[Coordinate-based change listings]
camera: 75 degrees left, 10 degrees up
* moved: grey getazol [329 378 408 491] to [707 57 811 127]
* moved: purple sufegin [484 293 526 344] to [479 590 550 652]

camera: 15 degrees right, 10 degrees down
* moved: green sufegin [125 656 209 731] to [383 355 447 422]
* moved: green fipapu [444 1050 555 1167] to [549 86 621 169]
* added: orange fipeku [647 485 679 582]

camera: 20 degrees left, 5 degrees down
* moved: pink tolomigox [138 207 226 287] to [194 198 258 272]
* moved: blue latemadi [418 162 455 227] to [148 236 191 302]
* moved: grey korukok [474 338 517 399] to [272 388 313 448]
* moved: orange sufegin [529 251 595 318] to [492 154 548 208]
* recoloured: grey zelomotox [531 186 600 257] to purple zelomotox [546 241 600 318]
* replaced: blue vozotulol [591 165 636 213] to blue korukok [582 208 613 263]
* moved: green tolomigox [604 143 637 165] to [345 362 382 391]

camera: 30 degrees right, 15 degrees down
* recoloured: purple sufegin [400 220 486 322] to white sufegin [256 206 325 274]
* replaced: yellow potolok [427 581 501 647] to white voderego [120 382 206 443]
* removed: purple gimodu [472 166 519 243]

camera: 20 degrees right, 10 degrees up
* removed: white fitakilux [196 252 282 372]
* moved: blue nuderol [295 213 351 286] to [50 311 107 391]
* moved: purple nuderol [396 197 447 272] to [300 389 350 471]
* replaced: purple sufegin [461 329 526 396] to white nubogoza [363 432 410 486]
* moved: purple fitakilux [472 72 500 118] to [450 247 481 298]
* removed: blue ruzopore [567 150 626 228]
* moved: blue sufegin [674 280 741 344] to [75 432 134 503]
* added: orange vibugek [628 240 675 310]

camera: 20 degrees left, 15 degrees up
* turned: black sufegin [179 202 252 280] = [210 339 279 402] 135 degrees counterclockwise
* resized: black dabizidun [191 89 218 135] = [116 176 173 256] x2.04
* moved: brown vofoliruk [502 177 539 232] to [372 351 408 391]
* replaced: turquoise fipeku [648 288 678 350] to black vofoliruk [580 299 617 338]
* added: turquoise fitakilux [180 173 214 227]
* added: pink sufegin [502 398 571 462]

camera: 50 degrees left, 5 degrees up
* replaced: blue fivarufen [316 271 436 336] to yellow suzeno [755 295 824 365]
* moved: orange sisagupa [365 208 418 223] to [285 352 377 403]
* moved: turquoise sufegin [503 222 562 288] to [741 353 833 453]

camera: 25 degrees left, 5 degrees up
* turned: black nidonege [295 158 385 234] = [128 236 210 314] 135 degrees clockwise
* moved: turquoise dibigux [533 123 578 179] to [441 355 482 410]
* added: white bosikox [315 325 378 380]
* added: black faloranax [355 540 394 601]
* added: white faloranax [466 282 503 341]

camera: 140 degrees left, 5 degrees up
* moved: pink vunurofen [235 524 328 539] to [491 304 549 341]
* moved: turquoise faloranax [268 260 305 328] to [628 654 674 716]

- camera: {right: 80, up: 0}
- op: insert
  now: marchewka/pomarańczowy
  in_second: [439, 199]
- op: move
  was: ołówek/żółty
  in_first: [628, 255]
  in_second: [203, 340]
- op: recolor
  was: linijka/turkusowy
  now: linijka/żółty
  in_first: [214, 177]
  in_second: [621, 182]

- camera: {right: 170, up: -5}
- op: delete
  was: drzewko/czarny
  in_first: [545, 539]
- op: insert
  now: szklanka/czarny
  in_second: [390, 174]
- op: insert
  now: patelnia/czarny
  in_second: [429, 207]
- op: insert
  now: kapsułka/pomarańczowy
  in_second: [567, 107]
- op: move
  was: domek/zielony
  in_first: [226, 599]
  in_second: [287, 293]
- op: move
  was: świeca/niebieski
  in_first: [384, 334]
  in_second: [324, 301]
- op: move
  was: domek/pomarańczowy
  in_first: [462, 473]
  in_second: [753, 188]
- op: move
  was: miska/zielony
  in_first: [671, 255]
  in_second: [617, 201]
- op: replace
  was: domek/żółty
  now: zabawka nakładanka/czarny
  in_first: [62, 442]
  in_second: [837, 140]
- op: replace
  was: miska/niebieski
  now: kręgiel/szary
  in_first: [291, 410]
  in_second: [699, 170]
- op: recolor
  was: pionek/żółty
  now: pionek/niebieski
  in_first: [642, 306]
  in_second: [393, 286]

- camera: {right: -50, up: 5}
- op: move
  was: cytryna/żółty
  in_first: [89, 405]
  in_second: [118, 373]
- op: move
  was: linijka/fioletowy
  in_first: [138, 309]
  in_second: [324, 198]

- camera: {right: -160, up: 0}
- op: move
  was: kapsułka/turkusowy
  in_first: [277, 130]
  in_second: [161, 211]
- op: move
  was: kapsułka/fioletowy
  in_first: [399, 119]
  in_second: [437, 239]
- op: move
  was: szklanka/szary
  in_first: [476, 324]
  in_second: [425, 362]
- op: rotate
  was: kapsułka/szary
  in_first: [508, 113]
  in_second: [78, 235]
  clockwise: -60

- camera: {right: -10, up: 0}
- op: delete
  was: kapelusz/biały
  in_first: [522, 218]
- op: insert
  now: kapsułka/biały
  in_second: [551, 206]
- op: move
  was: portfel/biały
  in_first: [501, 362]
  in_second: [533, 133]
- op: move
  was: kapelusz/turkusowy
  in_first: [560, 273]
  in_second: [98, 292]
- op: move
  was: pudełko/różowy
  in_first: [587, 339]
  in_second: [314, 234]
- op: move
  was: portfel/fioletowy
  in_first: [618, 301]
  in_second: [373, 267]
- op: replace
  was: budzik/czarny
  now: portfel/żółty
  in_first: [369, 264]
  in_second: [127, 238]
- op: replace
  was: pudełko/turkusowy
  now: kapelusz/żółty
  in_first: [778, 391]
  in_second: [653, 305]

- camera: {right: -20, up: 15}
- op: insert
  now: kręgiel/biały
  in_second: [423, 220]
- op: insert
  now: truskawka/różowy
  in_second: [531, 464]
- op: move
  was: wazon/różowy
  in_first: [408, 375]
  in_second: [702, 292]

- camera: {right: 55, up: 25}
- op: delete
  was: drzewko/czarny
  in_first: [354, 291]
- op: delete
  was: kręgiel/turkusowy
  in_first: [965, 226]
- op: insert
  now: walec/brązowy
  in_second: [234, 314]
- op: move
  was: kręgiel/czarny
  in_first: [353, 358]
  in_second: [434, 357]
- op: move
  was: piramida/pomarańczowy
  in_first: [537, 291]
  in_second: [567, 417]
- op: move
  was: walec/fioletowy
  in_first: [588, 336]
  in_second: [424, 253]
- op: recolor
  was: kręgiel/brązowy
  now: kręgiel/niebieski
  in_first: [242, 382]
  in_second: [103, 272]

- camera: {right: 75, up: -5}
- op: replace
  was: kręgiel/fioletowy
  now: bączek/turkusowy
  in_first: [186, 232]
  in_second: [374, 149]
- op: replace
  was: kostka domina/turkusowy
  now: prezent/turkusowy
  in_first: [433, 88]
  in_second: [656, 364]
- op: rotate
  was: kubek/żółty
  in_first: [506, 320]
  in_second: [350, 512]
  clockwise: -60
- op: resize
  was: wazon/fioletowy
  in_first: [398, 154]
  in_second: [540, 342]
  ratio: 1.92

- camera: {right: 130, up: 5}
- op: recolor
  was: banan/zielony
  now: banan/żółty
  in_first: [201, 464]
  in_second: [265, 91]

— About this task —
The lines above, from the start of the records through the one containing "57 811 127]", are to be printed exactly, and nothing else is to be included.

— Solution to this exercise —
camera: 75 degrees left, 10 degrees up
* moved: grey getazol [329 378 408 491] to [707 57 811 127]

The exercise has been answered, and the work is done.